◆ Data provided:

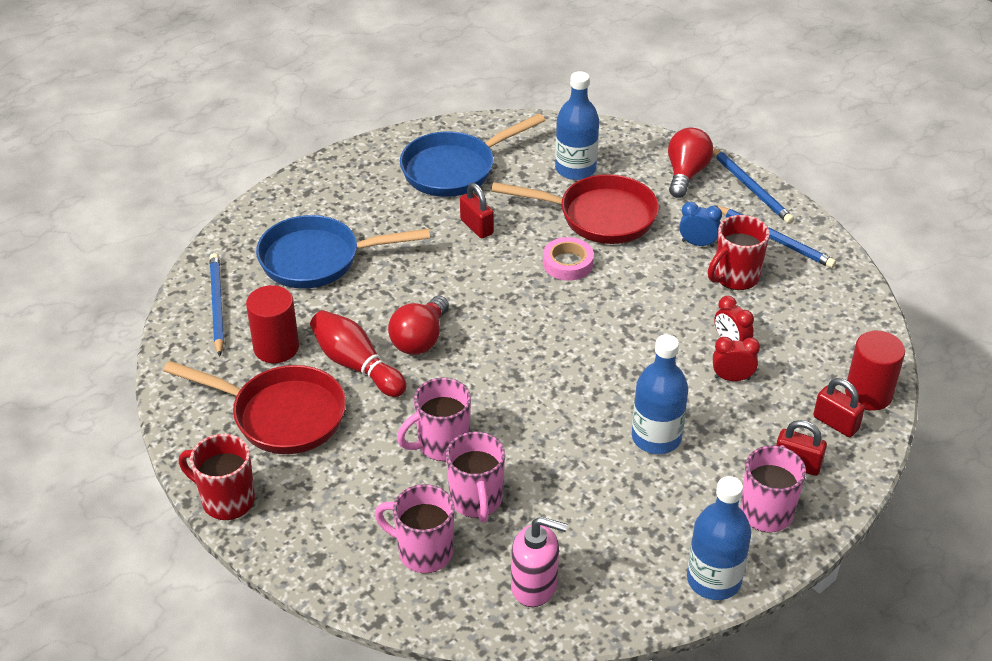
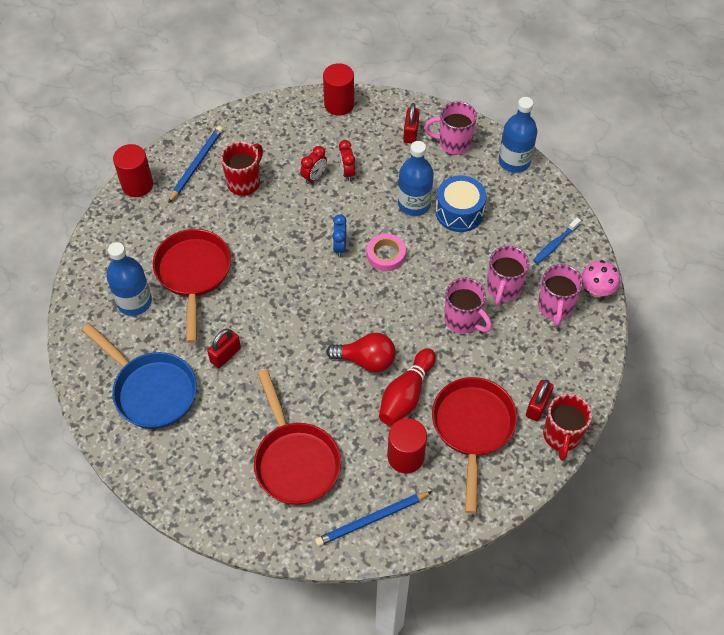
camera: 105 degrees left, 15 degrees up
(318, 259) = (295, 460): blue pan -> red pan
(433, 612) = (596, 290): none -> pink mushroom
(476, 501) = (503, 289): pink mug -> pink mug turned 135 degrees clockwise
(534, 586) = (555, 244): pink soap dispenser -> blue toothbrush
(567, 263) = (255, 284): pink tape -> pink tape (386, 255)
(628, 485) = (459, 212): none -> blue drum
(686, 174) = (127, 227): red light bulb -> none
(697, 243) = (212, 208): blue clock -> blue clock (339, 247)
(735, 277) = (244, 182): red mug -> red mug turned 90 degrees counterclockwise
(751, 188) = (137, 185): blue pencil -> red cylinder
(835, 423) = (370, 118): red padlock -> red padlock (537, 406)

◆ Goal of the exercise: Pictures are not part of the copy; retype all the other material exactly.

◆ Solution:
camera: 105 degrees left, 15 degrees up
(318, 259) = (295, 460): blue pan -> red pan
(433, 612) = (596, 290): none -> pink mushroom
(476, 501) = (503, 289): pink mug -> pink mug turned 135 degrees clockwise
(534, 586) = (555, 244): pink soap dispenser -> blue toothbrush
(567, 263) = (255, 284): pink tape -> pink tape (386, 255)
(628, 485) = (459, 212): none -> blue drum
(686, 174) = (127, 227): red light bulb -> none
(697, 243) = (212, 208): blue clock -> blue clock (339, 247)
(735, 277) = (244, 182): red mug -> red mug turned 90 degrees counterclockwise
(751, 188) = (137, 185): blue pencil -> red cylinder
(835, 423) = (370, 118): red padlock -> red padlock (537, 406)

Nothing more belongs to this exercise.